» What to produce
Show every line from the entries that follow which holds the word "flashlight".

___ Given information ___

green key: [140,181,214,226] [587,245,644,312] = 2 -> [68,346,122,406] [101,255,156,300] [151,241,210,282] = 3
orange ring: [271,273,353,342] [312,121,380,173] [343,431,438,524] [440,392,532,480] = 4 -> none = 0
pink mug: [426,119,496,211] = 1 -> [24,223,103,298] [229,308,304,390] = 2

___
___ Given information ___

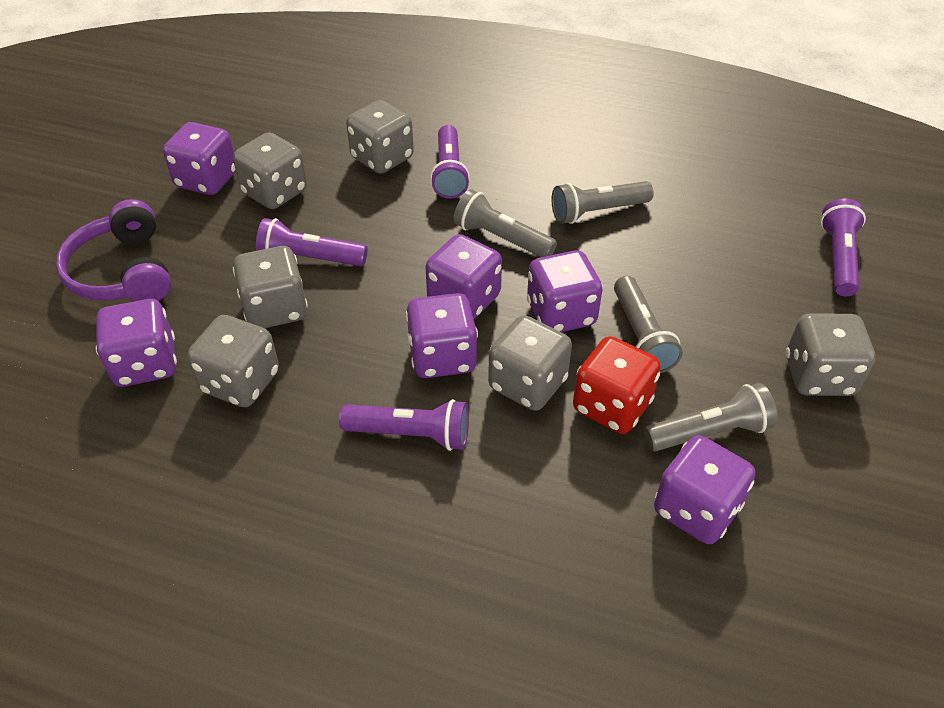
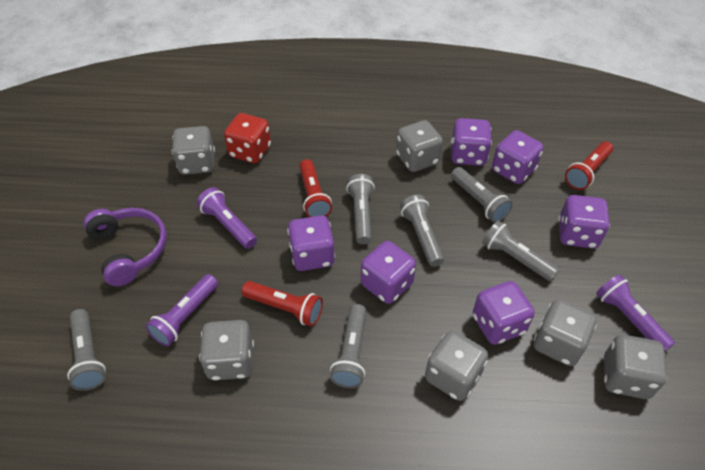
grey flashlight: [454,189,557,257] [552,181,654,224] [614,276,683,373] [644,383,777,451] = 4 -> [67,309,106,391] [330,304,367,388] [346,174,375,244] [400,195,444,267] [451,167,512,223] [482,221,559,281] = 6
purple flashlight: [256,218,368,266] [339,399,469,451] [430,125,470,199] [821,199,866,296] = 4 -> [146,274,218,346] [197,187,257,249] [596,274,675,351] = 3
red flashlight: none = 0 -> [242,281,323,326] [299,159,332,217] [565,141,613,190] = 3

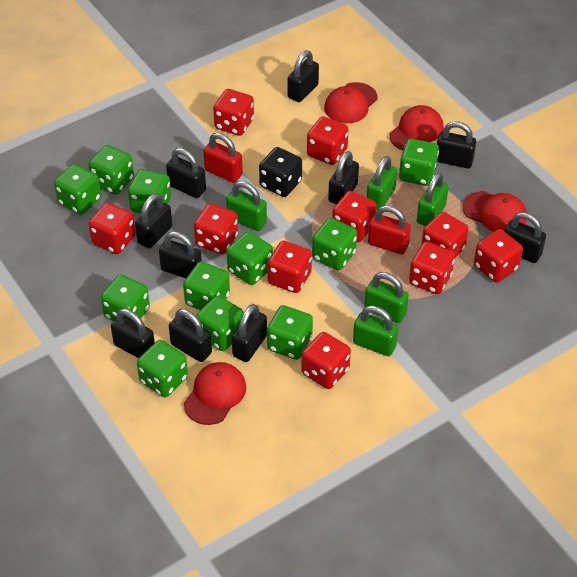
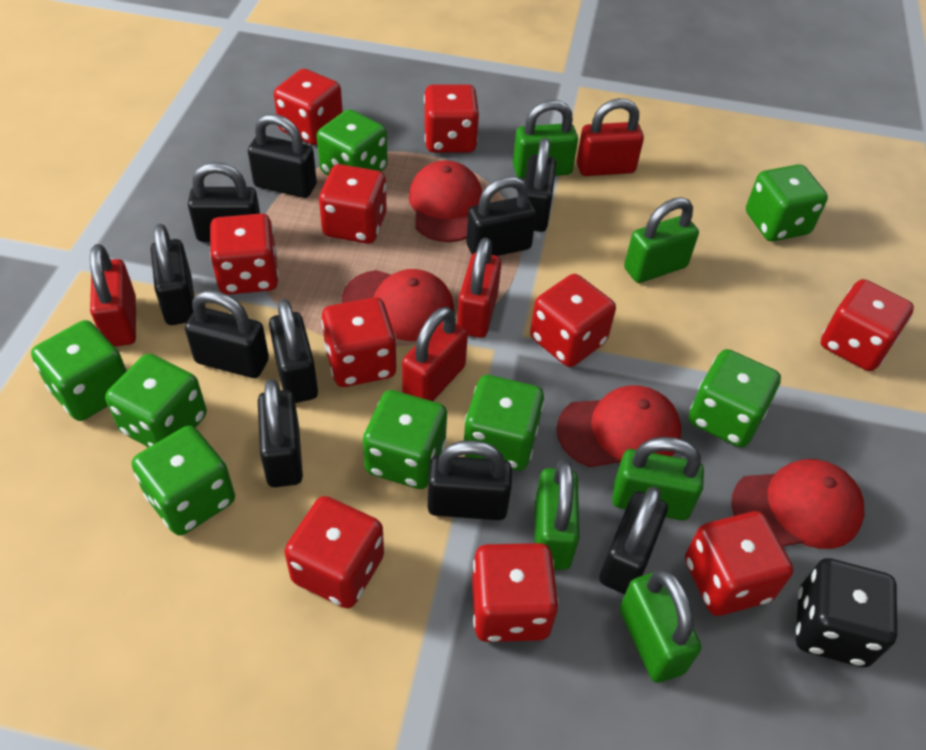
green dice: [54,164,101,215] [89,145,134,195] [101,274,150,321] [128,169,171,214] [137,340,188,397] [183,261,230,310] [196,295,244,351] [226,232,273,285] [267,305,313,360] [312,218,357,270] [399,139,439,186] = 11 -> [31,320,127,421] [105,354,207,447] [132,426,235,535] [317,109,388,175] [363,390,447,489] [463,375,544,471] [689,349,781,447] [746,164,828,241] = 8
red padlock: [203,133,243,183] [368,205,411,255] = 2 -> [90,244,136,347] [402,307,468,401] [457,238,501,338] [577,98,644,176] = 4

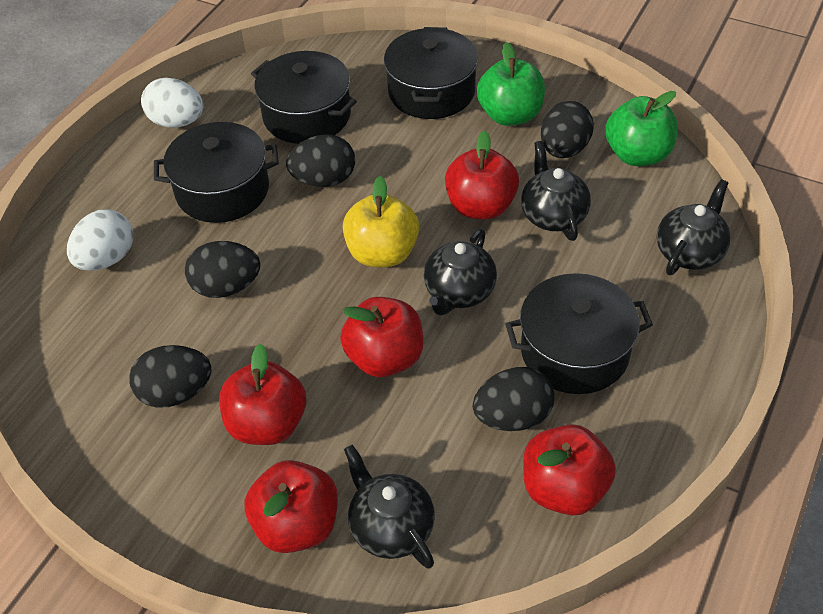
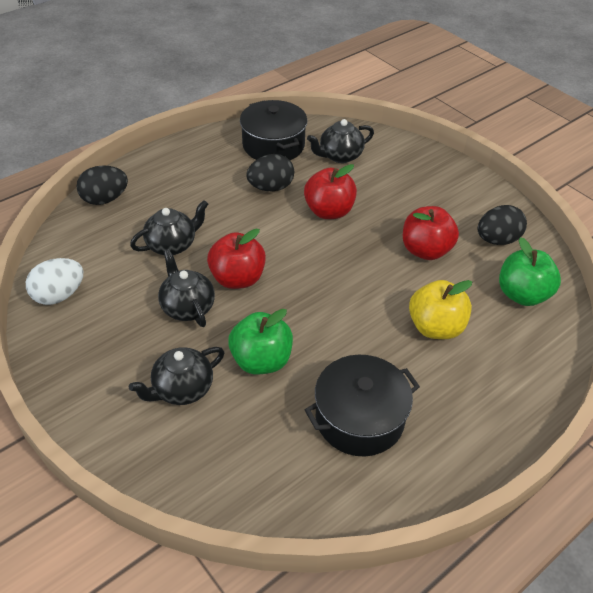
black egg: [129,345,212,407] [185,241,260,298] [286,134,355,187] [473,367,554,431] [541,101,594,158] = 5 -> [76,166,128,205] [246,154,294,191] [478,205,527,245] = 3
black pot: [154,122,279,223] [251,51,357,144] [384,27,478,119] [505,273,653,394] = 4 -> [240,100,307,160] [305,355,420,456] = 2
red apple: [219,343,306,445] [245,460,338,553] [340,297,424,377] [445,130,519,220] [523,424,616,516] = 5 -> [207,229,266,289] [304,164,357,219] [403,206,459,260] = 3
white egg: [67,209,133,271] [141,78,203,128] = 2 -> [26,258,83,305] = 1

___

» Written response
grey flashlight: [454,189,557,257] [552,181,654,224] [614,276,683,373] [644,383,777,451] = 4 -> [67,309,106,391] [330,304,367,388] [346,174,375,244] [400,195,444,267] [451,167,512,223] [482,221,559,281] = 6
purple flashlight: [256,218,368,266] [339,399,469,451] [430,125,470,199] [821,199,866,296] = 4 -> [146,274,218,346] [197,187,257,249] [596,274,675,351] = 3
red flashlight: none = 0 -> [242,281,323,326] [299,159,332,217] [565,141,613,190] = 3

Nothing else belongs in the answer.